● Information shown:
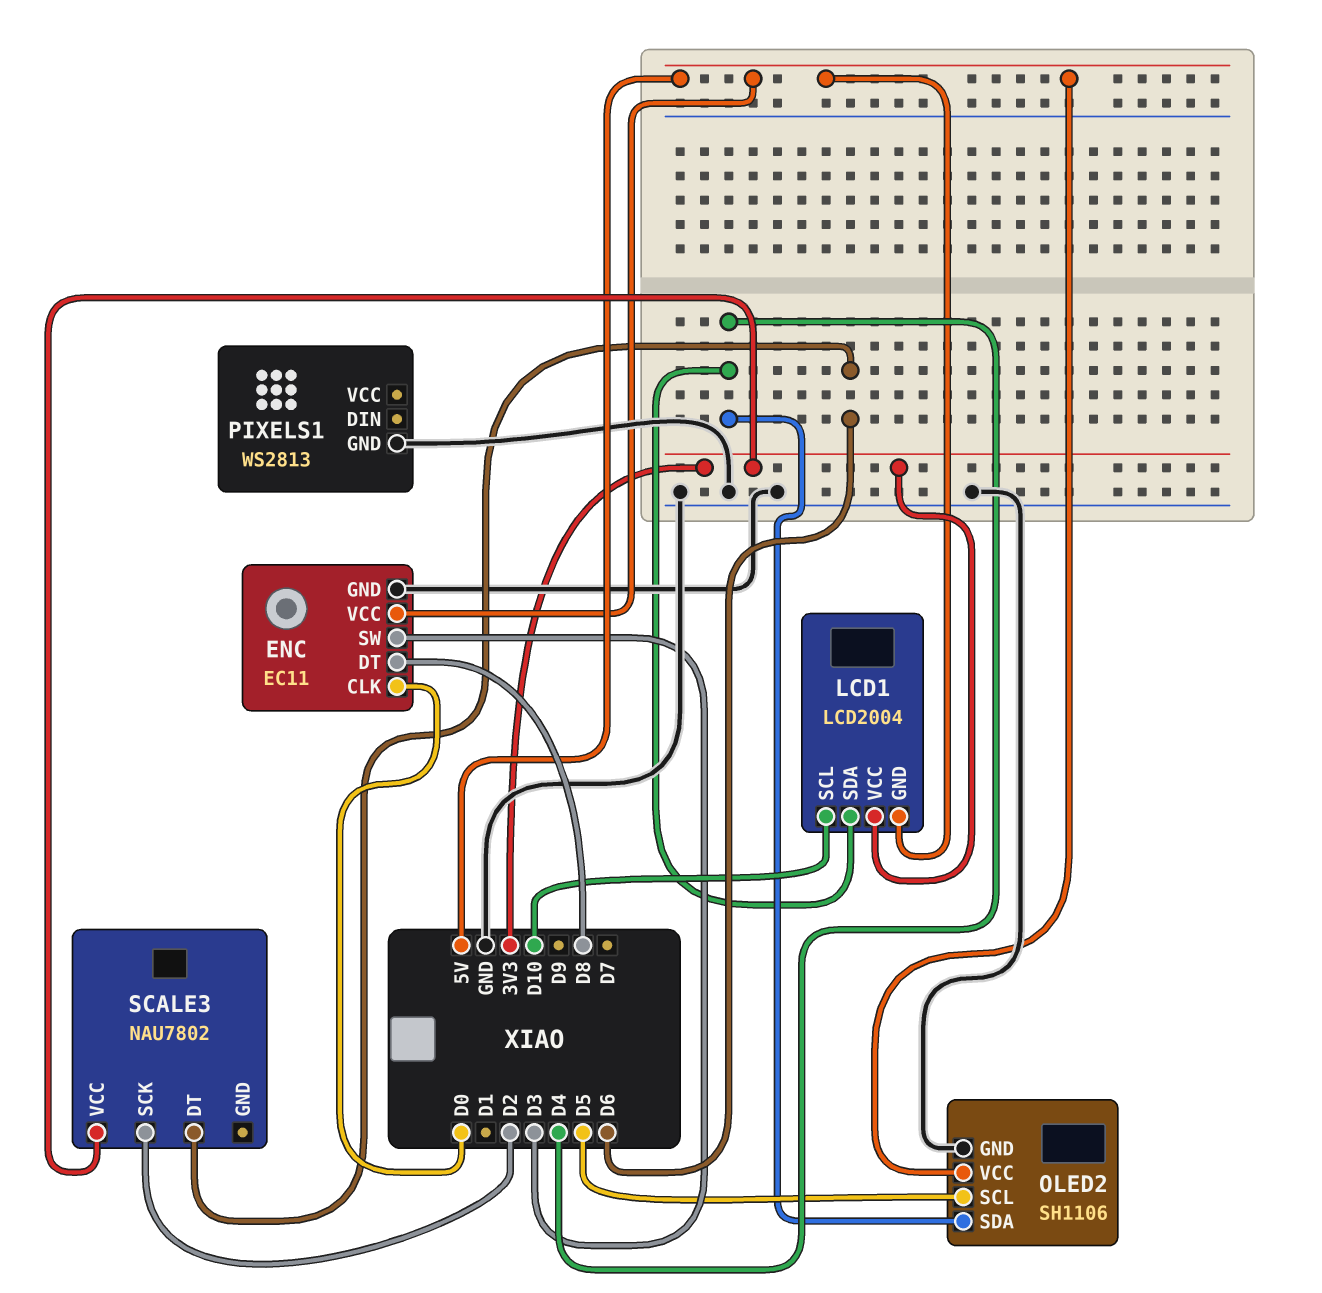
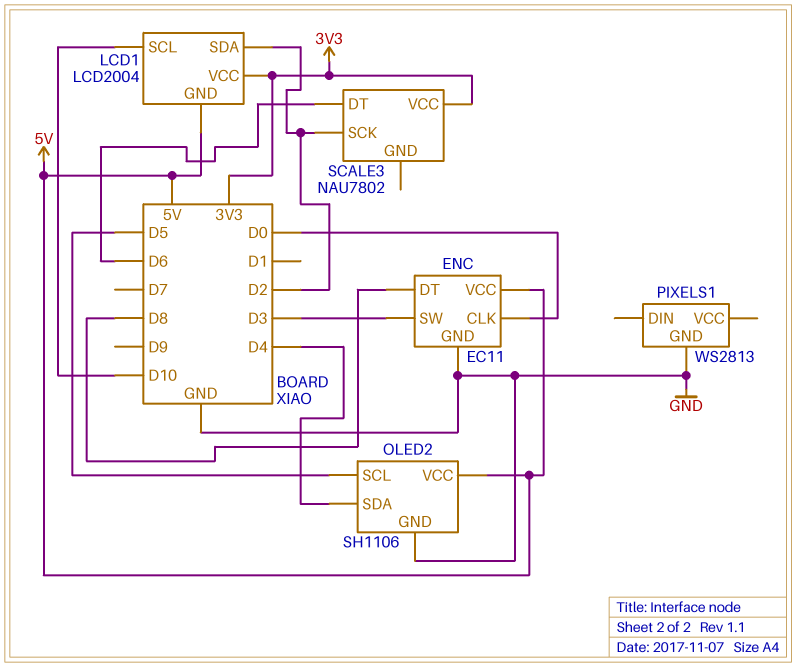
LCD1 pin SDA: D4 -> D2

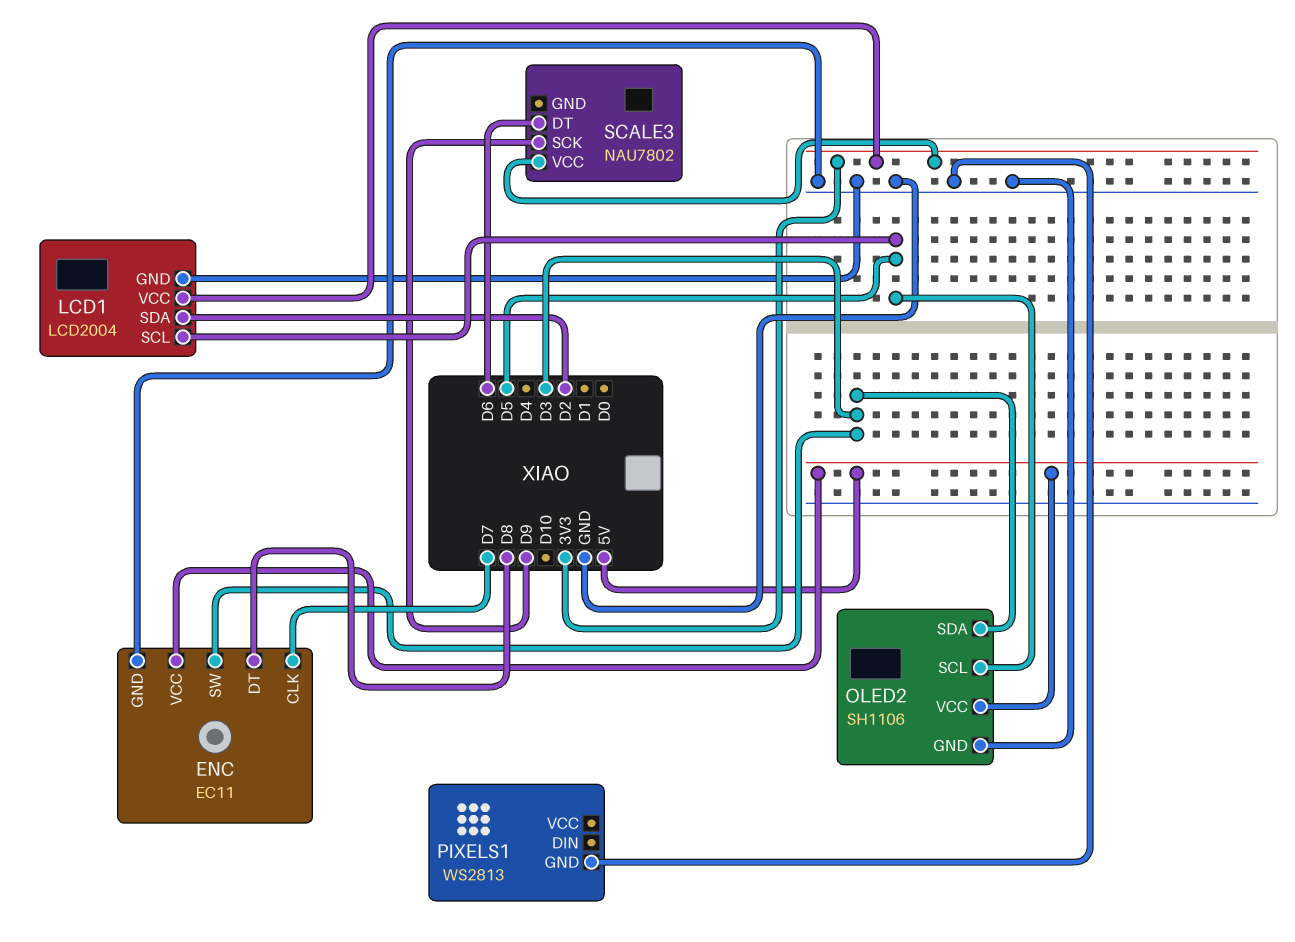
ENC pin CLK: D0 -> D7
LCD1 pin GND: 5V -> GND
LCD1 pin SCL: D10 -> D5
OLED2 pin SDA: D4 -> D3
SCALE3 pin SCK: D2 -> D9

● Problem details: Print the listing again exactly, please. Keep the pictures out of it.

● Task answer:
LCD1 pin SDA: D4 -> D2

ENC pin CLK: D0 -> D7
LCD1 pin GND: 5V -> GND
LCD1 pin SCL: D10 -> D5
OLED2 pin SDA: D4 -> D3
SCALE3 pin SCK: D2 -> D9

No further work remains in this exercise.